---------- Input for this task ----------
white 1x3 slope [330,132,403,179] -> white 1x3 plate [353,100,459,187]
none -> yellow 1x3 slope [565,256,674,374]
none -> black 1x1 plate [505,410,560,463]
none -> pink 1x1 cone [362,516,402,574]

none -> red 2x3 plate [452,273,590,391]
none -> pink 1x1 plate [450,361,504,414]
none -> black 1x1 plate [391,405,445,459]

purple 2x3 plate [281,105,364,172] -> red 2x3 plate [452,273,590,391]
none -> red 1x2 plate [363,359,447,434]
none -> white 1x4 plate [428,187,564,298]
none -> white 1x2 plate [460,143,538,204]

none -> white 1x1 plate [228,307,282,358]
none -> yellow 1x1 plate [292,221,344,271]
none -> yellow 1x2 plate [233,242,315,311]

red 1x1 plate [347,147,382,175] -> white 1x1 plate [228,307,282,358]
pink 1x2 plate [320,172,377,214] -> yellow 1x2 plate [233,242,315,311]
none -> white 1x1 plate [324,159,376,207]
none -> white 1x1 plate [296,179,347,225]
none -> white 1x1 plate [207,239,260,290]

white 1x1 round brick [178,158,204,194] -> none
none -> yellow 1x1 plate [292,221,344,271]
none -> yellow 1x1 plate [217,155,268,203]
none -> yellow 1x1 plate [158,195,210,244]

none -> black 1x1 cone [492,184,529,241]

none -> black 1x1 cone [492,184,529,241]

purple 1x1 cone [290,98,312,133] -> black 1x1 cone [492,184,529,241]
----------
Task requirements:
From the first line to the last, reproduce the data exactly.

Written reply:
white 1x3 slope [330,132,403,179] -> white 1x3 plate [353,100,459,187]
none -> yellow 1x3 slope [565,256,674,374]
none -> black 1x1 plate [505,410,560,463]
none -> pink 1x1 cone [362,516,402,574]

none -> red 2x3 plate [452,273,590,391]
none -> pink 1x1 plate [450,361,504,414]
none -> black 1x1 plate [391,405,445,459]

purple 2x3 plate [281,105,364,172] -> red 2x3 plate [452,273,590,391]
none -> red 1x2 plate [363,359,447,434]
none -> white 1x4 plate [428,187,564,298]
none -> white 1x2 plate [460,143,538,204]

none -> white 1x1 plate [228,307,282,358]
none -> yellow 1x1 plate [292,221,344,271]
none -> yellow 1x2 plate [233,242,315,311]

red 1x1 plate [347,147,382,175] -> white 1x1 plate [228,307,282,358]
pink 1x2 plate [320,172,377,214] -> yellow 1x2 plate [233,242,315,311]
none -> white 1x1 plate [324,159,376,207]
none -> white 1x1 plate [296,179,347,225]
none -> white 1x1 plate [207,239,260,290]

white 1x1 round brick [178,158,204,194] -> none
none -> yellow 1x1 plate [292,221,344,271]
none -> yellow 1x1 plate [217,155,268,203]
none -> yellow 1x1 plate [158,195,210,244]

none -> black 1x1 cone [492,184,529,241]

none -> black 1x1 cone [492,184,529,241]

purple 1x1 cone [290,98,312,133] -> black 1x1 cone [492,184,529,241]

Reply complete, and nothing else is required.